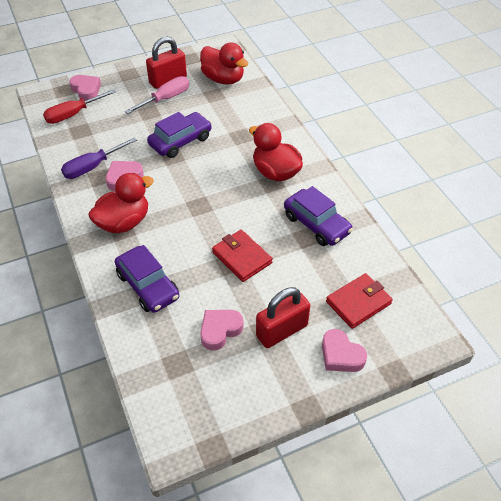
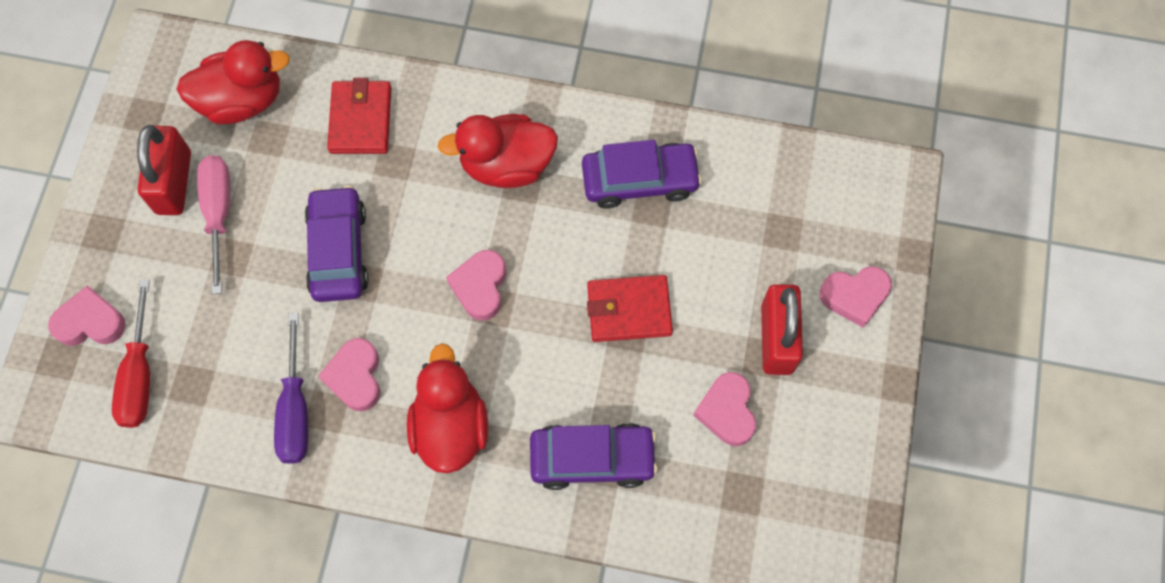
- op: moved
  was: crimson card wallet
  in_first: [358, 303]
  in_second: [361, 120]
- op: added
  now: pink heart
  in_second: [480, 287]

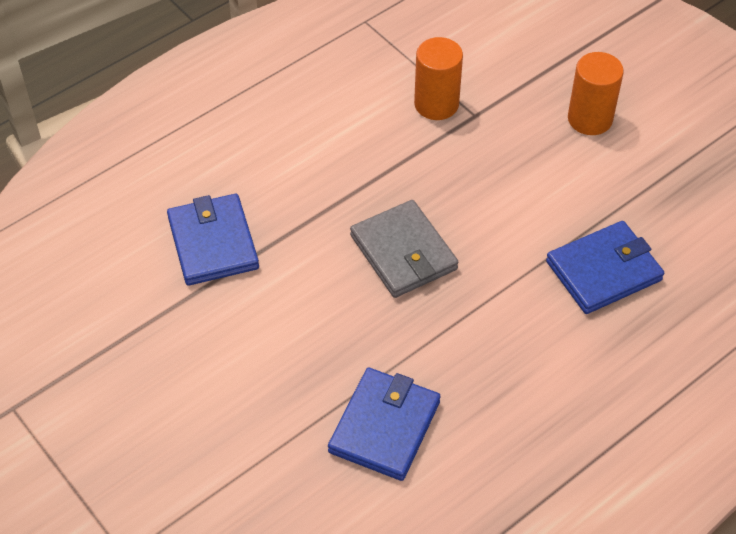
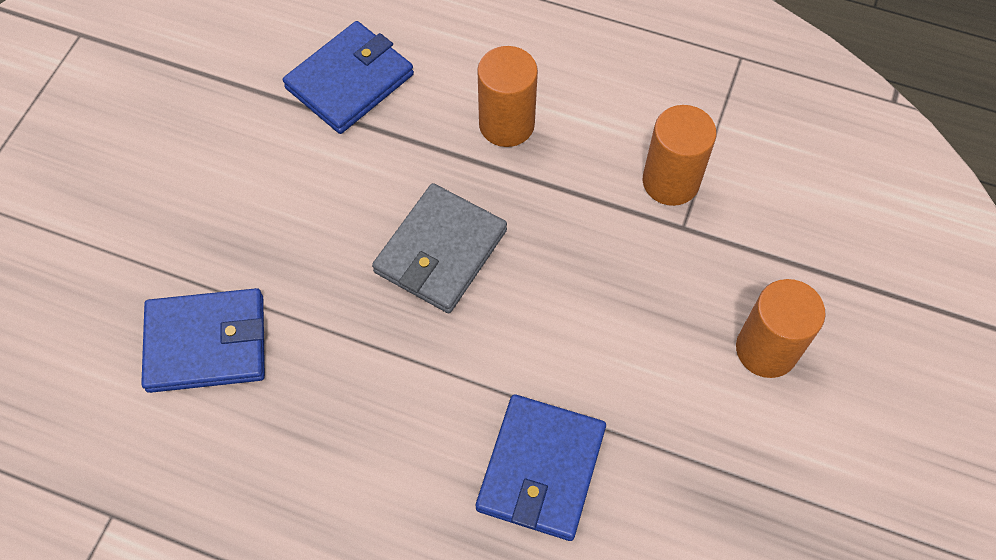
- op: turned
  was: cobalt card wallet
  in_first: [603, 270]
  in_second: [541, 469]
  clockwise: 75
- op: added
  now: orange solid cylinder
  in_second: [506, 124]

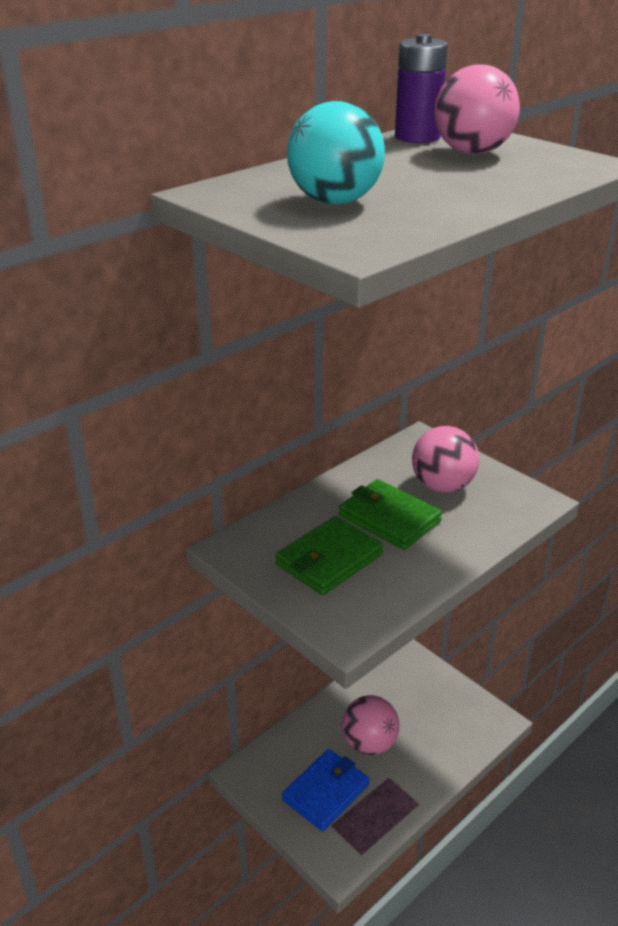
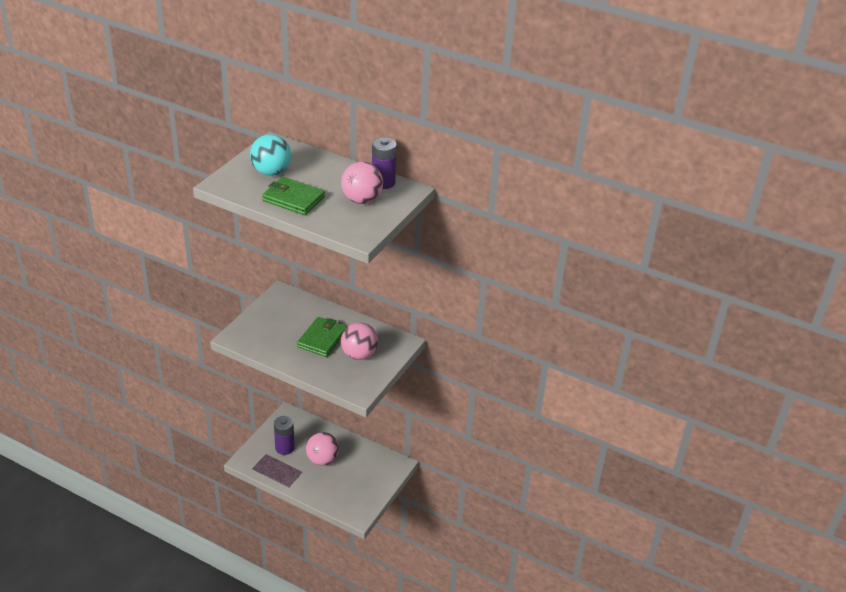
- op: moved
  was: emerald card wallet
  in_first: [329, 559]
  in_second: [293, 199]
- op: replaced
  was: cobalt card wallet
  now: purple AA battery
  in_first: [326, 792]
  in_second: [284, 448]

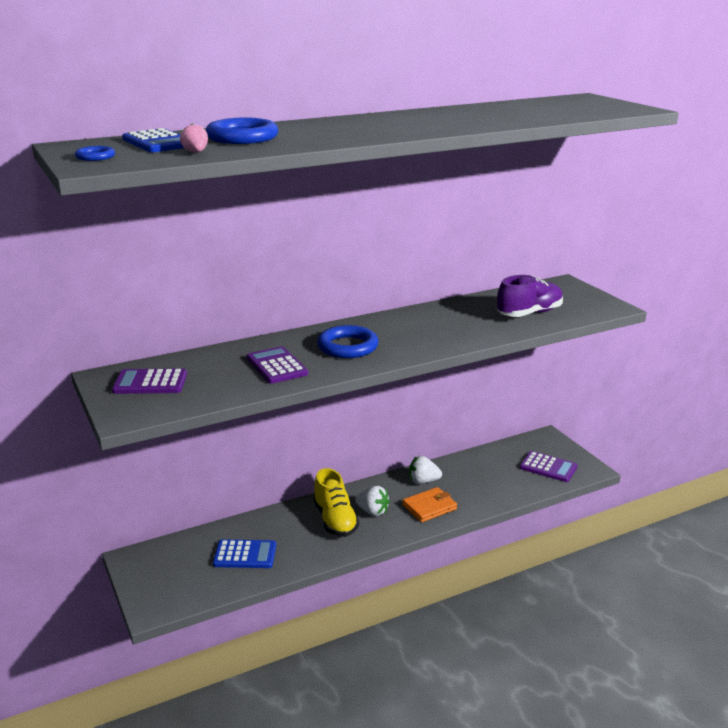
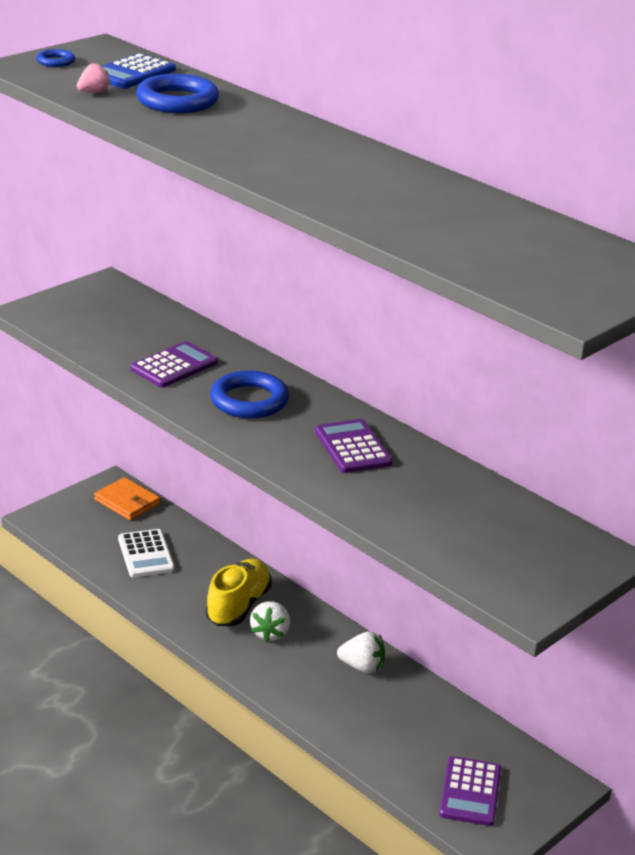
- op: moved
  was: purple pocket calculator
  in_first: [150, 383]
  in_second: [353, 447]
- op: recoloured
  was: cobalt pocket calculator
  now: snow-white pocket calculator
  in_first: [245, 555]
  in_second: [146, 554]
- op: turned
  was: yellow shoe
  in_first: [335, 520]
  in_second: [238, 606]
  clockwise: 150
- op: moved
  was: orange card wallet
  in_first: [429, 507]
  in_second: [127, 502]
- op: turned
  was: snow-white toy strawberry
  in_first: [423, 481]
  in_second: [362, 667]
  clockwise: 120
- op: removed
  was: purple shoe
  in_first: [529, 313]

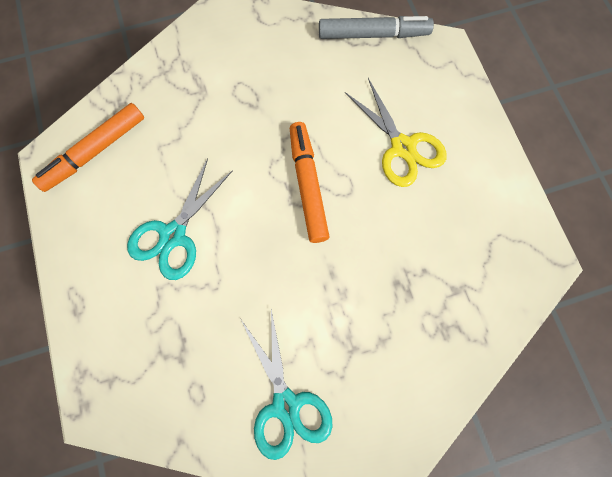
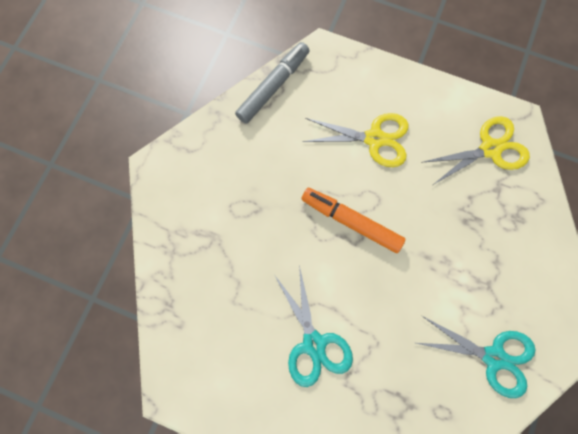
- op: removed
  was: orange felt pen
  in_first: [95, 151]
- op: added
  now: yellow shears
  in_second: [490, 149]

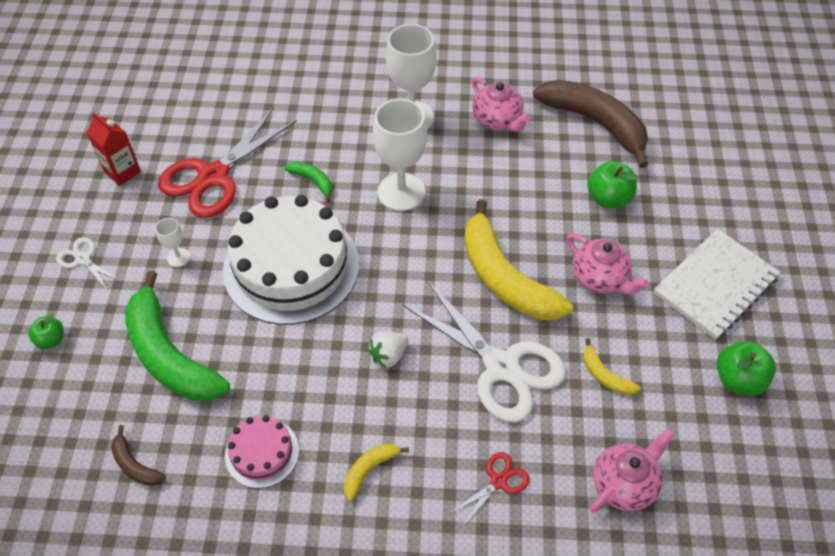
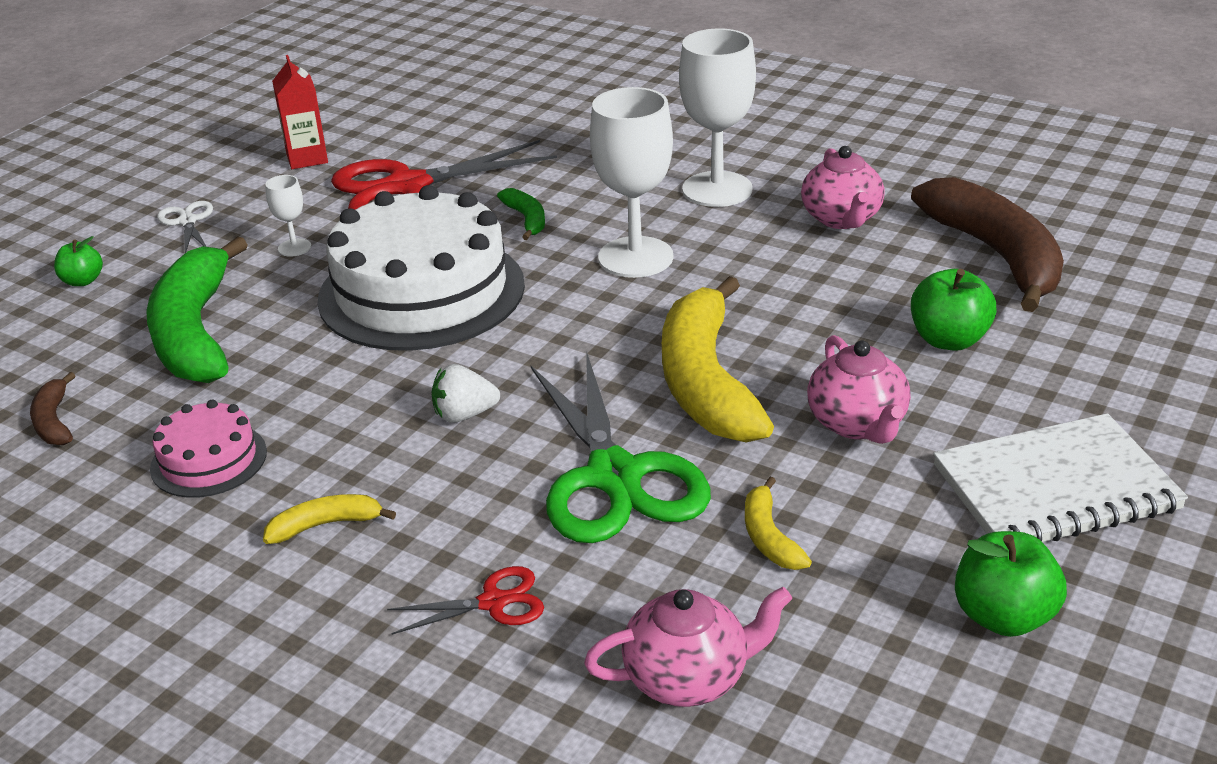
- op: recoloured
  was: snow-white shears
  now: emerald shears
  in_first: [501, 367]
  in_second: [614, 476]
★ ★ ★ ★
From the first line to the last, retype the entries above exactly, minus the pictures.

- op: moved
  was: crimson card wallet
  in_first: [358, 303]
  in_second: [361, 120]
- op: added
  now: pink heart
  in_second: [480, 287]

- op: turned
  was: cobalt card wallet
  in_first: [603, 270]
  in_second: [541, 469]
  clockwise: 75
- op: added
  now: orange solid cylinder
  in_second: [506, 124]

- op: moved
  was: emerald card wallet
  in_first: [329, 559]
  in_second: [293, 199]
- op: replaced
  was: cobalt card wallet
  now: purple AA battery
  in_first: [326, 792]
  in_second: [284, 448]

- op: moved
  was: purple pocket calculator
  in_first: [150, 383]
  in_second: [353, 447]
- op: recoloured
  was: cobalt pocket calculator
  now: snow-white pocket calculator
  in_first: [245, 555]
  in_second: [146, 554]
- op: turned
  was: yellow shoe
  in_first: [335, 520]
  in_second: [238, 606]
  clockwise: 150
- op: moved
  was: orange card wallet
  in_first: [429, 507]
  in_second: [127, 502]
- op: turned
  was: snow-white toy strawberry
  in_first: [423, 481]
  in_second: [362, 667]
  clockwise: 120
- op: removed
  was: purple shoe
  in_first: [529, 313]

- op: removed
  was: orange felt pen
  in_first: [95, 151]
- op: added
  now: yellow shears
  in_second: [490, 149]

- op: recoloured
  was: snow-white shears
  now: emerald shears
  in_first: [501, 367]
  in_second: [614, 476]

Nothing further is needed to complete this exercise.